[Supplied material Boundary: Start]
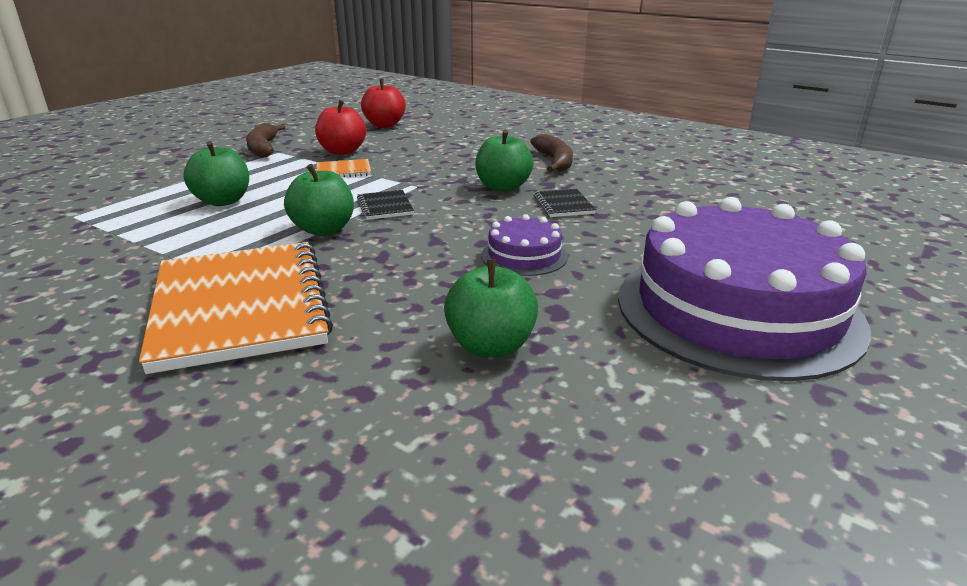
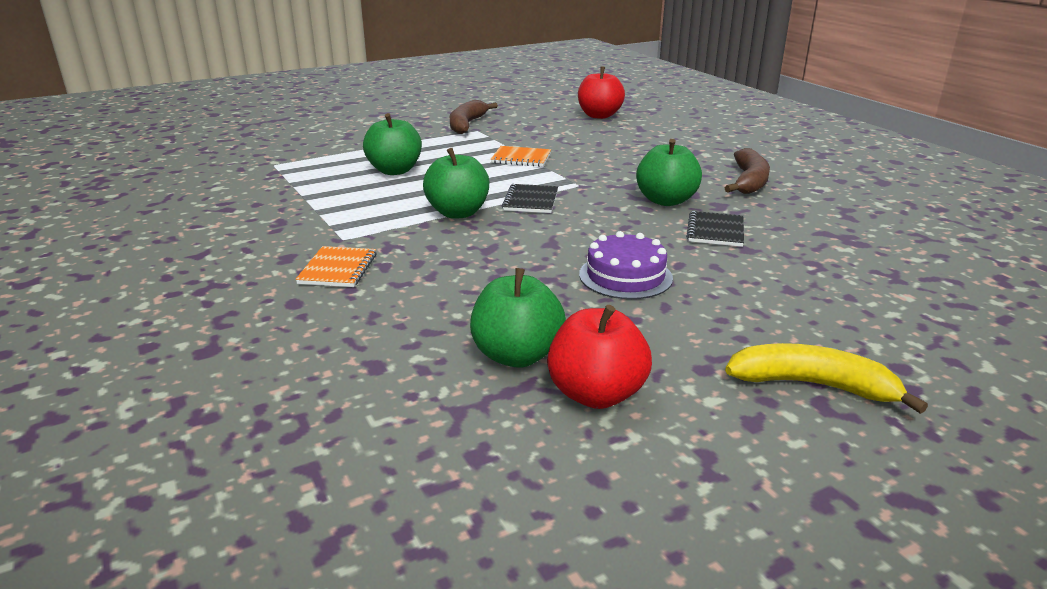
camera: 25 degrees right, 0 degrees up
(241, 307) = (338, 269): orange notebook -> orange notebook, size x0.41
(342, 151) = (536, 138): red apple -> red apple (596, 394)
(737, 309) = (812, 385): purple cake -> yellow banana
[Supplied material Boundary: End]
All of the data above should be printed again exactly, though none of the pictures belong in the copy.

▶ _Result_
camera: 25 degrees right, 0 degrees up
(241, 307) = (338, 269): orange notebook -> orange notebook, size x0.41
(342, 151) = (536, 138): red apple -> red apple (596, 394)
(737, 309) = (812, 385): purple cake -> yellow banana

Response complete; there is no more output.